▶ **Material provided**
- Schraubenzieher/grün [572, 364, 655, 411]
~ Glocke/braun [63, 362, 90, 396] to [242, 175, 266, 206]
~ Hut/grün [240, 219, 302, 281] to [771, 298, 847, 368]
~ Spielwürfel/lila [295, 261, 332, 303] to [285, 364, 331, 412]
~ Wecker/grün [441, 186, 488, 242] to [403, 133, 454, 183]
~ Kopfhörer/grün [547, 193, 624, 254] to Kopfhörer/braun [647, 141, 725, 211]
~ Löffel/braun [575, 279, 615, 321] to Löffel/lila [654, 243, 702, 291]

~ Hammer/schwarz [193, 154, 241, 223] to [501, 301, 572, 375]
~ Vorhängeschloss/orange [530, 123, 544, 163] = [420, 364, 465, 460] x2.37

▶ **Problem to solve**
In the material above, transcribe exactly the lines beginning at the one with "175, 266, 206]" and ending at the one with "141, 725, 211]", both included.

▶ **Written solution**
~ Glocke/braun [63, 362, 90, 396] to [242, 175, 266, 206]
~ Hut/grün [240, 219, 302, 281] to [771, 298, 847, 368]
~ Spielwürfel/lila [295, 261, 332, 303] to [285, 364, 331, 412]
~ Wecker/grün [441, 186, 488, 242] to [403, 133, 454, 183]
~ Kopfhörer/grün [547, 193, 624, 254] to Kopfhörer/braun [647, 141, 725, 211]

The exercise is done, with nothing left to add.